------ Available data ------
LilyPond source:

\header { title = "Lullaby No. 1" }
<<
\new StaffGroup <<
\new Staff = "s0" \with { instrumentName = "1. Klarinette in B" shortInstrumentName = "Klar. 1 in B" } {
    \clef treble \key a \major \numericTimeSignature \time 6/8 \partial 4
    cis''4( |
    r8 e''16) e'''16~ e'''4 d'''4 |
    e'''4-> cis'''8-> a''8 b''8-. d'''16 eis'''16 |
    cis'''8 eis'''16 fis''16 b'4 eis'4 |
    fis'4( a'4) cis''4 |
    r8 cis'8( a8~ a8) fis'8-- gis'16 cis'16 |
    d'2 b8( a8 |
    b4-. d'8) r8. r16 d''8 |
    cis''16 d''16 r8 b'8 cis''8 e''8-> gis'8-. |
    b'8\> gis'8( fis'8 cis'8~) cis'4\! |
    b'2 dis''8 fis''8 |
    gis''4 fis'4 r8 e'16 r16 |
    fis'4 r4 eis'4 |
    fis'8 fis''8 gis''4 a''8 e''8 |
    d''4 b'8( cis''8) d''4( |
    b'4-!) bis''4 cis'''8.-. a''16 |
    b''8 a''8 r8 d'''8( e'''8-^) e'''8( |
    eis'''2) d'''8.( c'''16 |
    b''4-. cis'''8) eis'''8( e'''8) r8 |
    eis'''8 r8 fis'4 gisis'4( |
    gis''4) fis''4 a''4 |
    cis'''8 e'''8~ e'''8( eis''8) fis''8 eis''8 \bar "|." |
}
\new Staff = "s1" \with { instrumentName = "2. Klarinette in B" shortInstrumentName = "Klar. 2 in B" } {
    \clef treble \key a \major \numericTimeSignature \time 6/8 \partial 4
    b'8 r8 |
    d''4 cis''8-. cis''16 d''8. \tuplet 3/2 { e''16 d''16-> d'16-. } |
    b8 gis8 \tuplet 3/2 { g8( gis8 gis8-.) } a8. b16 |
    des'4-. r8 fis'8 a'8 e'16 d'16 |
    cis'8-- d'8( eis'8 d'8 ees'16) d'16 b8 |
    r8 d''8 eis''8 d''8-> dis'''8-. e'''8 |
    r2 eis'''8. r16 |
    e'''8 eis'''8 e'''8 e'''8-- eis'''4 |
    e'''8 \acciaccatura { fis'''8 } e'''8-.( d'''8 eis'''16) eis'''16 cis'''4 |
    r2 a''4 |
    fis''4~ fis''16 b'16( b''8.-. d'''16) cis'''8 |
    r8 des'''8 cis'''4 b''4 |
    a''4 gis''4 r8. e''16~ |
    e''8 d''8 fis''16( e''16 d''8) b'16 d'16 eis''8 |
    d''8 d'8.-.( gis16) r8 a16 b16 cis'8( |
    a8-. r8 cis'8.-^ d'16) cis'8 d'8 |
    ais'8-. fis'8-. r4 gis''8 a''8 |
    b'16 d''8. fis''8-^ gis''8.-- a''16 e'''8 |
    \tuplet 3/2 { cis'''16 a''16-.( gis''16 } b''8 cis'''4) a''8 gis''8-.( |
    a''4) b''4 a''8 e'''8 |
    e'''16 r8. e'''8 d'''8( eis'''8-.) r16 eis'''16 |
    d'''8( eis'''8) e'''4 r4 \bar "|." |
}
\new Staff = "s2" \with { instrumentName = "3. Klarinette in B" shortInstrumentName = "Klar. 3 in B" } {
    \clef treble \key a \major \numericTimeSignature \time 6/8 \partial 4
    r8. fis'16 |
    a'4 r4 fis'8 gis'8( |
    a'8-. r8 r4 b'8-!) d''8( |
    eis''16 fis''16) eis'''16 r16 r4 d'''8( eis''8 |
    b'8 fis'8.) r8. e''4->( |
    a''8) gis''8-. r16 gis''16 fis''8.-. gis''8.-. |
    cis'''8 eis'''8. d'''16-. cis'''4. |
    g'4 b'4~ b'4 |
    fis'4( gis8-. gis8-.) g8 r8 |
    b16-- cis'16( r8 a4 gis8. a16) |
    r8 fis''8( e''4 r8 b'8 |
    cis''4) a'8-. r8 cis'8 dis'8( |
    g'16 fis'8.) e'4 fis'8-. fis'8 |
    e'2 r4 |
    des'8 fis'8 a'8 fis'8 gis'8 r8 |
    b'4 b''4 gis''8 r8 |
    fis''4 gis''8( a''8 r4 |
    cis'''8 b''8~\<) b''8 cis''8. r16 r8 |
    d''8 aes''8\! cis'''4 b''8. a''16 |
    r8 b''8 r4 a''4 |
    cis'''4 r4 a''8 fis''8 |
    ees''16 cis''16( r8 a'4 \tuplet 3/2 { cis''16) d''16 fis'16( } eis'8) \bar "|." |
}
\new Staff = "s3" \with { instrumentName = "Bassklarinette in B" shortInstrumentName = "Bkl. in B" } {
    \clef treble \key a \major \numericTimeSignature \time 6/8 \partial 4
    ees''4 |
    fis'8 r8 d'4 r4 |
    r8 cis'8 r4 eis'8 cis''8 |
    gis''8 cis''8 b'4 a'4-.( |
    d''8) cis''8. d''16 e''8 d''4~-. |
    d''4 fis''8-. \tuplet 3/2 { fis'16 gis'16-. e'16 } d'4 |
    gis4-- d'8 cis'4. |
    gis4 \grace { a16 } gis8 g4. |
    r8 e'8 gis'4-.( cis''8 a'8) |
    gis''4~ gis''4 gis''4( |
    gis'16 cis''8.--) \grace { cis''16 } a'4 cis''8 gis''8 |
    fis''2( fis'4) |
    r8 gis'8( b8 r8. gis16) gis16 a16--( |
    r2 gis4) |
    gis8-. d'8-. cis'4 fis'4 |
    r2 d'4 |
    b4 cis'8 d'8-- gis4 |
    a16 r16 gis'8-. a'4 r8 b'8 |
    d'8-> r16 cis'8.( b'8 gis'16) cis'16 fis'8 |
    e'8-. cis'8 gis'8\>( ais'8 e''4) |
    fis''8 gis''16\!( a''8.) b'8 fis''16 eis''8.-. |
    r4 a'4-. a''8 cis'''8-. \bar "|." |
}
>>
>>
------
> What is expected
List every line in the rows above that contains the string "tuplet".

> Response to the exercise
    d''4 cis''8-. cis''16 d''8. \tuplet 3/2 { e''16 d''16-> d'16-. } |
    b8 gis8 \tuplet 3/2 { g8( gis8 gis8-.) } a8. b16 |
    \tuplet 3/2 { cis'''16 a''16-.( gis''16 } b''8 cis'''4) a''8 gis''8-.( |
    ees''16 cis''16( r8 a'4 \tuplet 3/2 { cis''16) d''16 fis'16( } eis'8) \bar "|." |
    d''4 fis''8-. \tuplet 3/2 { fis'16 gis'16-. e'16 } d'4 |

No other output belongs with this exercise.